## WORK REQUIRED
Once the line containing "C212: 100pF (AGND, N020) -> 82pF (AGND, N020)" is found in the records below, return it and each following line exactly, up to and including the line containing "R203: 13 (N010, N013) -> none", and nothing else.

## SOURCE INFORMATION
++++++++++

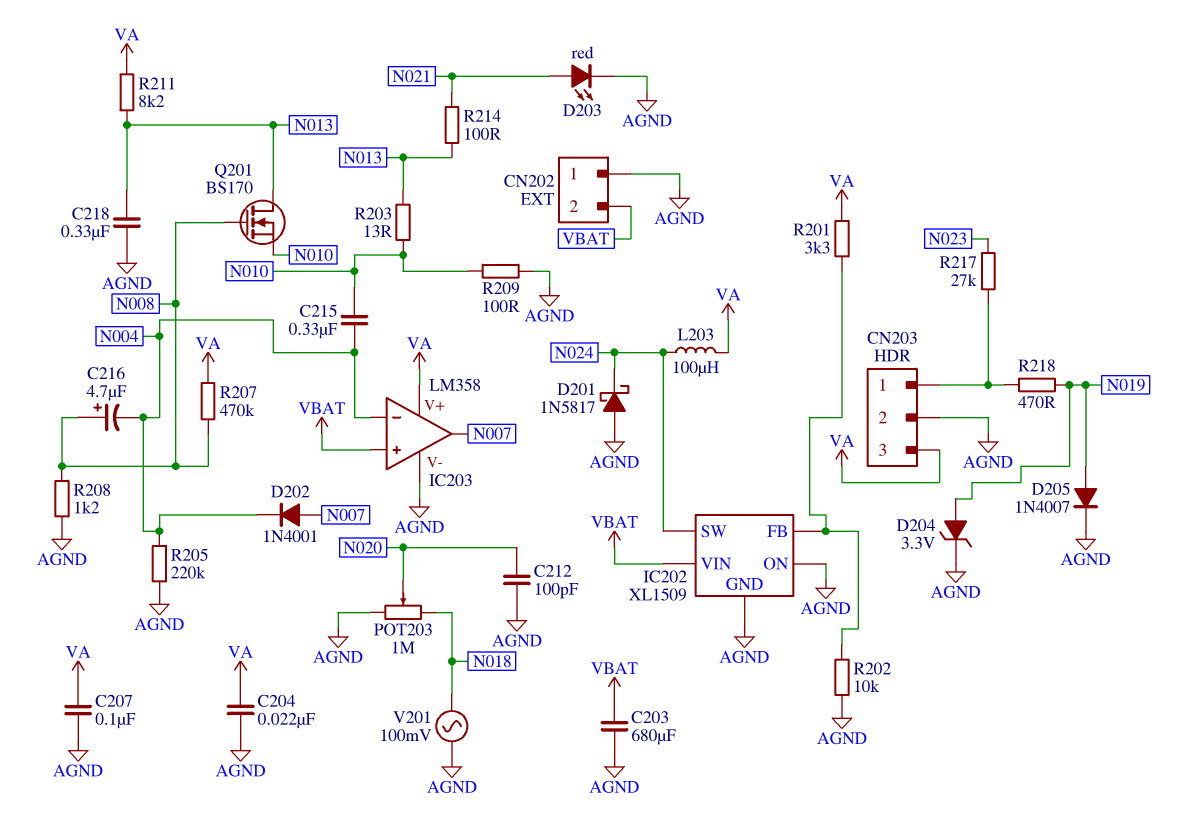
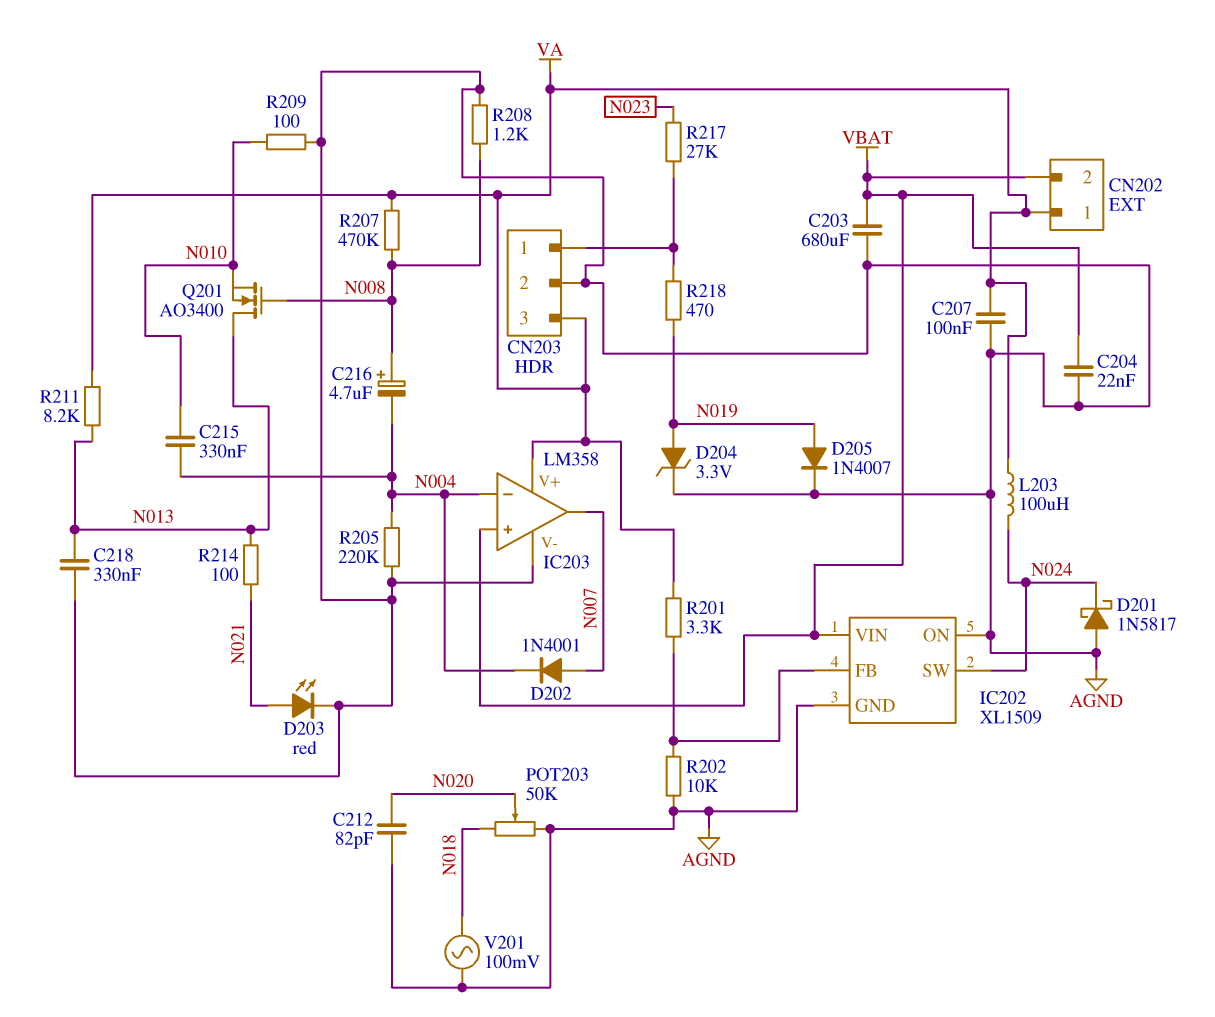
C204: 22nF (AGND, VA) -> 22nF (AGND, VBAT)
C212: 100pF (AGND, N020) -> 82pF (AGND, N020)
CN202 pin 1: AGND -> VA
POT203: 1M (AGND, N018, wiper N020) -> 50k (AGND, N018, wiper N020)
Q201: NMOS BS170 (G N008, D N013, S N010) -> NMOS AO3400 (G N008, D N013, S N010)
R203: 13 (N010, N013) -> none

++++++++++

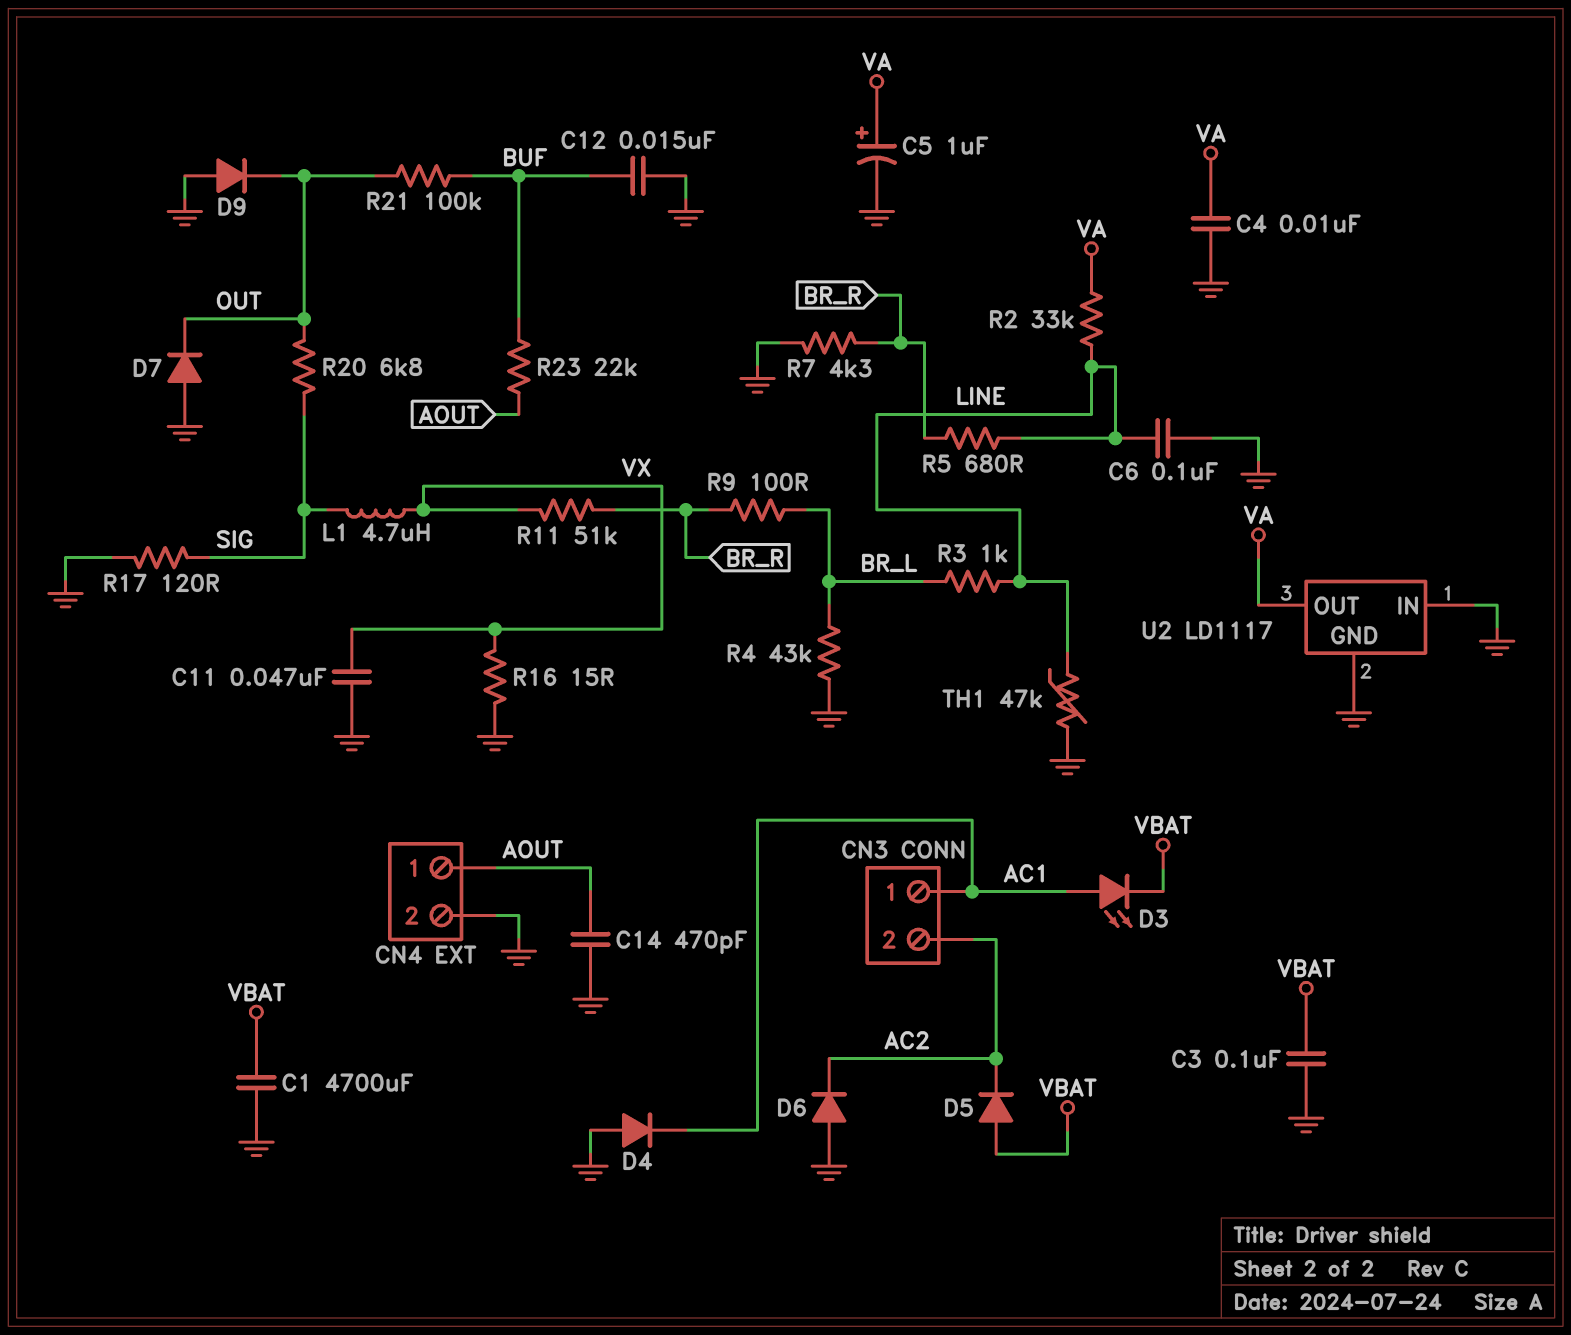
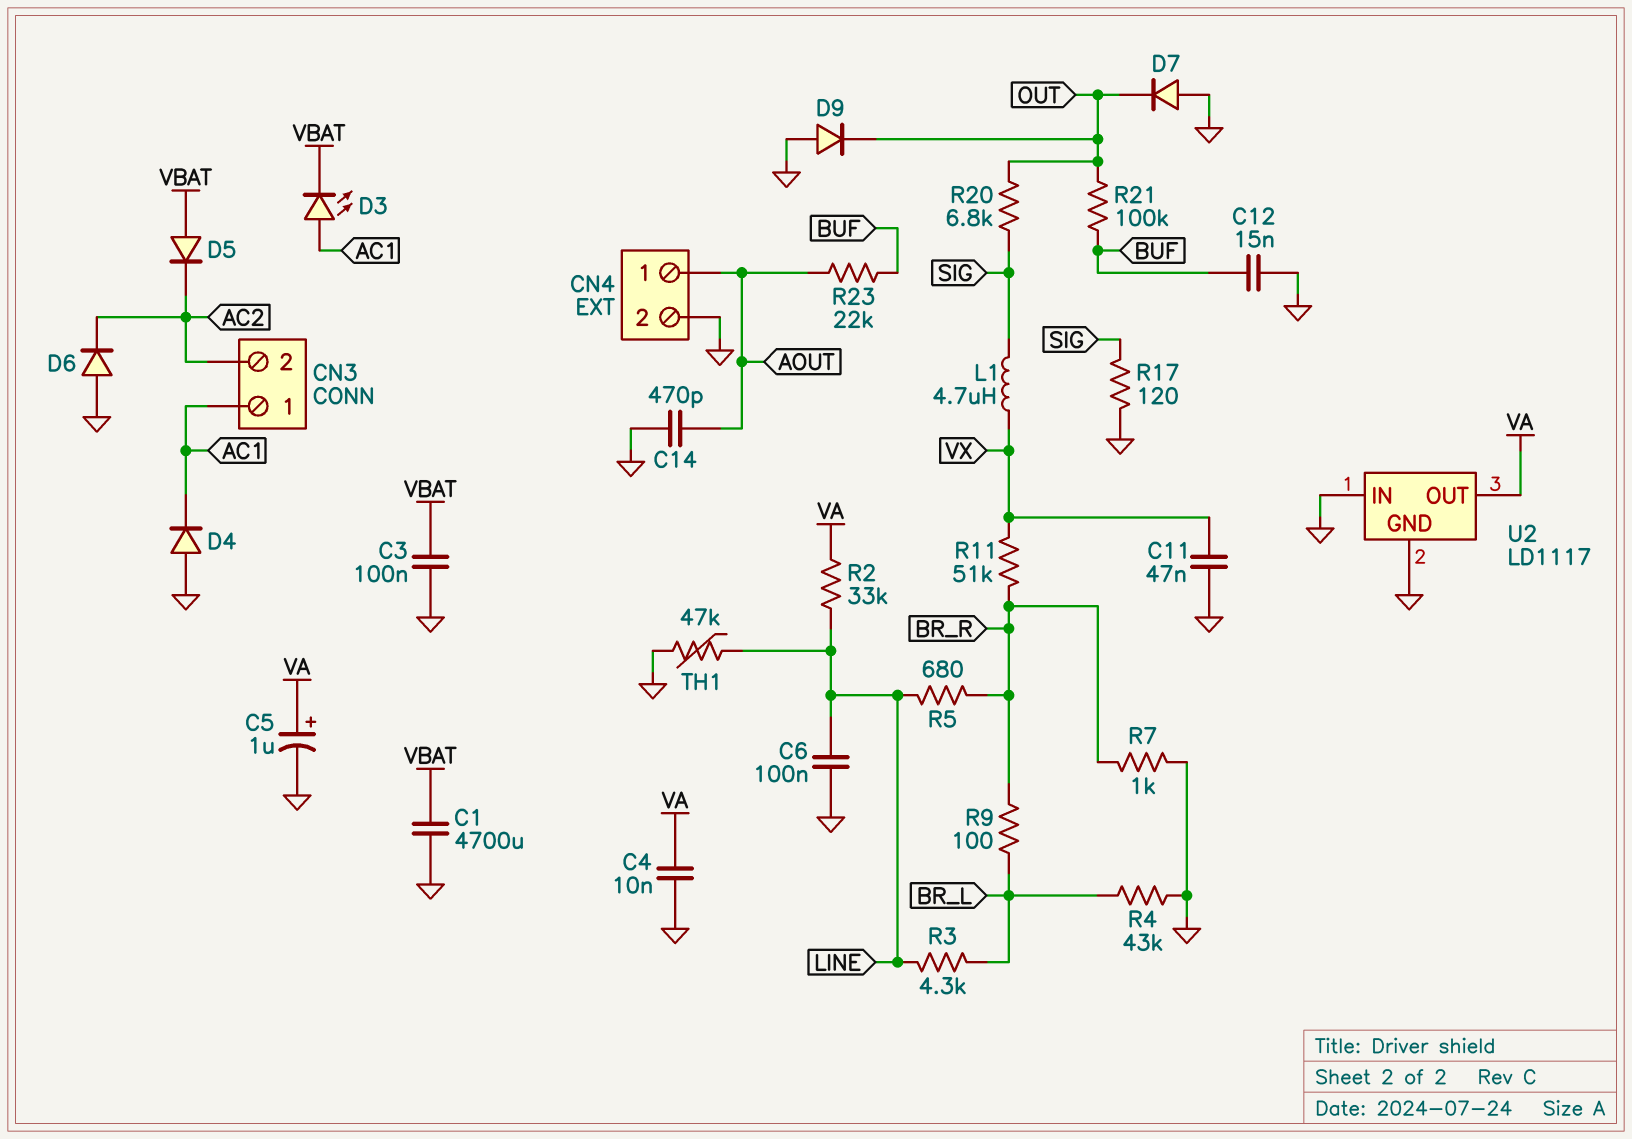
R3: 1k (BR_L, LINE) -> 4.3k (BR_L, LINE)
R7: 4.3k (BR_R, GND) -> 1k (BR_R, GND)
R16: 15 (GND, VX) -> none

++++++++++

## SOLUTION TO THE EXERCISE
C212: 100pF (AGND, N020) -> 82pF (AGND, N020)
CN202 pin 1: AGND -> VA
POT203: 1M (AGND, N018, wiper N020) -> 50k (AGND, N018, wiper N020)
Q201: NMOS BS170 (G N008, D N013, S N010) -> NMOS AO3400 (G N008, D N013, S N010)
R203: 13 (N010, N013) -> none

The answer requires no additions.